» Éléments
======

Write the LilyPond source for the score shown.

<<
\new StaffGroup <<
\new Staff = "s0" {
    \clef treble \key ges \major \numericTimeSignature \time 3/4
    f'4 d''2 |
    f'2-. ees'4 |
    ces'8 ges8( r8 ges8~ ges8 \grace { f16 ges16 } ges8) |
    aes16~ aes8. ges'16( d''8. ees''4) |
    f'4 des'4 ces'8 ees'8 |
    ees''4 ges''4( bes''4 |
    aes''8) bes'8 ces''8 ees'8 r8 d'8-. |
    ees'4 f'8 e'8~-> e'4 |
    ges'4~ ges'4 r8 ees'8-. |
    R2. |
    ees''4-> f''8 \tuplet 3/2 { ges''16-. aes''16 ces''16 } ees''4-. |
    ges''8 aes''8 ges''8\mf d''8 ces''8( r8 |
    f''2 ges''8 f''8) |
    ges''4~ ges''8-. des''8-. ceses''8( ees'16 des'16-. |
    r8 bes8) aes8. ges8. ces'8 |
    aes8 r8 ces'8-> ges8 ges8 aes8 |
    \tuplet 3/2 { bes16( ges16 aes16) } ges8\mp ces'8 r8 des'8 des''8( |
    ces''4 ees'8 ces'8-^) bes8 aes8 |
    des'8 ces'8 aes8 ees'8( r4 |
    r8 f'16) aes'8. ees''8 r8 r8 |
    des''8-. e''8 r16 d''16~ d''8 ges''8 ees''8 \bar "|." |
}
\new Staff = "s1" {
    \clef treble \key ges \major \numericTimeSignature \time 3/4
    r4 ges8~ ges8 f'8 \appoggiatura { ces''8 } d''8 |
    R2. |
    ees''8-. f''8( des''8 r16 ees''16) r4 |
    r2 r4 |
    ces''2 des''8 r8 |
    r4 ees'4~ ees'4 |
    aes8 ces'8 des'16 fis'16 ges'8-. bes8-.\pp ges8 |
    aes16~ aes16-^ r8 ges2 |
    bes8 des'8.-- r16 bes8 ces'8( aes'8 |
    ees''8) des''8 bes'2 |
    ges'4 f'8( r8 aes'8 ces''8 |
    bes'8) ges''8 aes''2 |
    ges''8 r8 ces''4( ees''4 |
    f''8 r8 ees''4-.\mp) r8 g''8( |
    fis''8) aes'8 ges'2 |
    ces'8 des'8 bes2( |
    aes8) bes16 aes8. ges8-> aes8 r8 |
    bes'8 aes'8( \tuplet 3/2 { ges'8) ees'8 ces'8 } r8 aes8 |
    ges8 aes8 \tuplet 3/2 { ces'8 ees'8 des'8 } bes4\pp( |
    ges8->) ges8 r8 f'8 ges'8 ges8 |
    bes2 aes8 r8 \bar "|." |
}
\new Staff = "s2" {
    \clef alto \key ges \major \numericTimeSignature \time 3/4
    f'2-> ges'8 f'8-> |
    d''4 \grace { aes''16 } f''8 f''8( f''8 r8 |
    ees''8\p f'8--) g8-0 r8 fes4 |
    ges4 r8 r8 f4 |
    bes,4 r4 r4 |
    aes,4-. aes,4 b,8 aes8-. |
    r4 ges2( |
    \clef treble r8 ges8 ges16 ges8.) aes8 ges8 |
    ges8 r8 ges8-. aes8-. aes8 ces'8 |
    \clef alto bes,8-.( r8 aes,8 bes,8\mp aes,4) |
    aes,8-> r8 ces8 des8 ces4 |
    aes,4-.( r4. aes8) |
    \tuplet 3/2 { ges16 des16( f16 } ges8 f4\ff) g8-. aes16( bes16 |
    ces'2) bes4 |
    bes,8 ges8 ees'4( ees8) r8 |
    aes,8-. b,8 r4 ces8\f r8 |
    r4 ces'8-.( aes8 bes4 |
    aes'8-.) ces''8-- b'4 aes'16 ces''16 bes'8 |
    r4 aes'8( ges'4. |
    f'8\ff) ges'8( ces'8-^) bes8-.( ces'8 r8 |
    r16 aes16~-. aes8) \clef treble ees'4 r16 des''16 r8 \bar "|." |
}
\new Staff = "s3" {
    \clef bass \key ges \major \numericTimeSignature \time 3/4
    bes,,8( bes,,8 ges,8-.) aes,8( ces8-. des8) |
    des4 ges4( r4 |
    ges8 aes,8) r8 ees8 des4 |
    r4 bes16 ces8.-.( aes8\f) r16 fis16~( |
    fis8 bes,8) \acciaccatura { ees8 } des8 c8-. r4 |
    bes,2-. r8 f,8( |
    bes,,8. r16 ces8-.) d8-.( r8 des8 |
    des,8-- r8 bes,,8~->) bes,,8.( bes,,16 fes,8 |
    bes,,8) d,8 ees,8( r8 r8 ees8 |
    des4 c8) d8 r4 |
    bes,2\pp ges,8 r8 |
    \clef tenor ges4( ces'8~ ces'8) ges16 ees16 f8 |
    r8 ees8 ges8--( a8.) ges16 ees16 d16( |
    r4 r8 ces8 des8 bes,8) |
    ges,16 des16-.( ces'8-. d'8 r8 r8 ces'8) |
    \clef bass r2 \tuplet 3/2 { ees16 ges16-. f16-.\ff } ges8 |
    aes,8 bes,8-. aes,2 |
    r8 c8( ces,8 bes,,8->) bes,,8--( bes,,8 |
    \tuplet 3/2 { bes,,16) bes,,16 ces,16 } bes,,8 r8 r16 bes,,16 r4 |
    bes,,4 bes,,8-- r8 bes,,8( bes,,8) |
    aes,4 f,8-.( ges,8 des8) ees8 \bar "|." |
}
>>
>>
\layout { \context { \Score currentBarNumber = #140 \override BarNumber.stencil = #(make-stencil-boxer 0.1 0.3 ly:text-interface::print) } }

======

» But de l'exercice
Relevez chaque ligne du matériau où figure le mot « treble ».

» Réponse ci-dessous
    \clef treble \key ges \major \numericTimeSignature \time 3/4
    \clef treble \key ges \major \numericTimeSignature \time 3/4
    \clef treble r8 ges8 ges16 ges8.) aes8 ges8 |
    r16 aes16~-. aes8) \clef treble ees'4 r16 des''16 r8 \bar "|." |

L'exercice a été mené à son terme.